> [POR HACER]
Devuelve todas las líneas de los registros en las que aparezca la palabra "kern".

_ _ _ _ _ _ _

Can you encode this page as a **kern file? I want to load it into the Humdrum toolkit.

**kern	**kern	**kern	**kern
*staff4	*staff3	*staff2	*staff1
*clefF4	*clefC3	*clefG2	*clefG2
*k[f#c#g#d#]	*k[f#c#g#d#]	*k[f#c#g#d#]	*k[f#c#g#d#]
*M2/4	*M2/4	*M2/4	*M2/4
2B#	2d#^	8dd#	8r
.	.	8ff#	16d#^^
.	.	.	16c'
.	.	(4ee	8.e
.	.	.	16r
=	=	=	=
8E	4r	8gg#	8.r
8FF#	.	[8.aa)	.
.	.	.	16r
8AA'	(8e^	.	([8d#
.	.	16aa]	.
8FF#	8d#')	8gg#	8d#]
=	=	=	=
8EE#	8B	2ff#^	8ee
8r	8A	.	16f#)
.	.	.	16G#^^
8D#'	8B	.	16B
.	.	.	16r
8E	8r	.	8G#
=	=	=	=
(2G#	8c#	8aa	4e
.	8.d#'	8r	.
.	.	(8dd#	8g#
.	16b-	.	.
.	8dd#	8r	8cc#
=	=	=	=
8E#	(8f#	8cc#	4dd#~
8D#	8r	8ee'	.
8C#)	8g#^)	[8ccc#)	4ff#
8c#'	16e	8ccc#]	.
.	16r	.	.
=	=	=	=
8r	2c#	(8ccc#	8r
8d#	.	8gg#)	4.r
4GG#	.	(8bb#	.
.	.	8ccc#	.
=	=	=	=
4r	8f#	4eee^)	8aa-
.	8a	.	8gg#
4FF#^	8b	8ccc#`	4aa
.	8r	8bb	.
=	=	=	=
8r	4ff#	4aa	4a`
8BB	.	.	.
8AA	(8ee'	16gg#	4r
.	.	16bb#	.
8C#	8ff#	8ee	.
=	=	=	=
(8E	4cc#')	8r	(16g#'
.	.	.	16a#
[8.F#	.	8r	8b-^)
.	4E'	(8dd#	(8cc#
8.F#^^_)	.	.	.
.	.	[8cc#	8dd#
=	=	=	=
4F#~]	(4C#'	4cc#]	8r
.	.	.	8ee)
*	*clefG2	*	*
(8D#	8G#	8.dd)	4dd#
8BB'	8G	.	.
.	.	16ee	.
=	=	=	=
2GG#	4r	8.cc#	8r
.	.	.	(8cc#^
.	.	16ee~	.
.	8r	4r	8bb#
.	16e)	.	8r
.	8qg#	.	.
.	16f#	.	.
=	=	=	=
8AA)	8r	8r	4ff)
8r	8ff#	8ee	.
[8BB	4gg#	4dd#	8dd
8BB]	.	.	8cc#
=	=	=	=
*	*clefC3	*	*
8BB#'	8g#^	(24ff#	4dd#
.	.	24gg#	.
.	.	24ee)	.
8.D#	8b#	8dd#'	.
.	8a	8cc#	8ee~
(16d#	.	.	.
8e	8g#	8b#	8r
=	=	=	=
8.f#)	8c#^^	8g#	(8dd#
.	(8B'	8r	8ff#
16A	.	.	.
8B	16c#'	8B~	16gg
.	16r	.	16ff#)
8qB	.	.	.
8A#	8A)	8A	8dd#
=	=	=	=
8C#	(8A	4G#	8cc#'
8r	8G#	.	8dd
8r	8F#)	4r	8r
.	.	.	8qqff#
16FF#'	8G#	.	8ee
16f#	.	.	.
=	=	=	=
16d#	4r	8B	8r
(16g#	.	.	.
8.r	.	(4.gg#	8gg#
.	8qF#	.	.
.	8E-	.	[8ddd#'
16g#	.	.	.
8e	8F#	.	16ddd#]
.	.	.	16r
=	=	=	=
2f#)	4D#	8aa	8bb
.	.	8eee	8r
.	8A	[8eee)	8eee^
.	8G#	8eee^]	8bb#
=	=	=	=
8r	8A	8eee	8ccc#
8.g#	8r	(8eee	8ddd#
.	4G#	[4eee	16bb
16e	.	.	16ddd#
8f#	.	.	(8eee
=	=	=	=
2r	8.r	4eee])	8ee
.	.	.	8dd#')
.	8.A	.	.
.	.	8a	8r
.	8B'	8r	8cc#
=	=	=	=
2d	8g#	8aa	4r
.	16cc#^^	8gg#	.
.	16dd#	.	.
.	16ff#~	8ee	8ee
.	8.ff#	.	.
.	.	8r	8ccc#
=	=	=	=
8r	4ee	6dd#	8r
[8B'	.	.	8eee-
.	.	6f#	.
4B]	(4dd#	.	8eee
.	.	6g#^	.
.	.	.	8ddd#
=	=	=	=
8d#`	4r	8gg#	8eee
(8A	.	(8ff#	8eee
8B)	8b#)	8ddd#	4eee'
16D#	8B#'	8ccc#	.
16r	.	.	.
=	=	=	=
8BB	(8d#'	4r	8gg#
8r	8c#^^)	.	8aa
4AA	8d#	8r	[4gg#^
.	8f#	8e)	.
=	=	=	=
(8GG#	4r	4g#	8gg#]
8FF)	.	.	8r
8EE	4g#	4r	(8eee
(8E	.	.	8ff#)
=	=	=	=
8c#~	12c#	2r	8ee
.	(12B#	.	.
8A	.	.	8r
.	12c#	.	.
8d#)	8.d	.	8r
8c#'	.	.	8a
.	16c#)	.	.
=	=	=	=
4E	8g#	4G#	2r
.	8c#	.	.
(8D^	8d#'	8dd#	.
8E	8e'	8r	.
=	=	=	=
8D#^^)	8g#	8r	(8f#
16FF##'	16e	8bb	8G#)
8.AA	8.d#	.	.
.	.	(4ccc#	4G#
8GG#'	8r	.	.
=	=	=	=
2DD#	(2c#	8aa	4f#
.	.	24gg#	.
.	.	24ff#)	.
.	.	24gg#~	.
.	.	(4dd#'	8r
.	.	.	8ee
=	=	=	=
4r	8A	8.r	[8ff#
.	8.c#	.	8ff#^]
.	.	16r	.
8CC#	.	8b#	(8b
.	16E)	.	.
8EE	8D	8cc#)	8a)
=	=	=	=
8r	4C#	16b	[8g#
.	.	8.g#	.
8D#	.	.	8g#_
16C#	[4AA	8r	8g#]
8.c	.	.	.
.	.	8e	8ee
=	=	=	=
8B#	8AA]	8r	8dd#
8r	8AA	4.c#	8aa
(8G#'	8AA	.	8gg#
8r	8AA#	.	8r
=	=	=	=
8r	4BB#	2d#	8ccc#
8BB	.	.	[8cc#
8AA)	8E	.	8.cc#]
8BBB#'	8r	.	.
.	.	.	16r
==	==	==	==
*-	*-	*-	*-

_ _ _ _ _ _ _

> [RESPUESTA COMPLETA]
Can you encode this page as a **kern file? I want to load it into the Humdrum toolkit.
**kern	**kern	**kern	**kern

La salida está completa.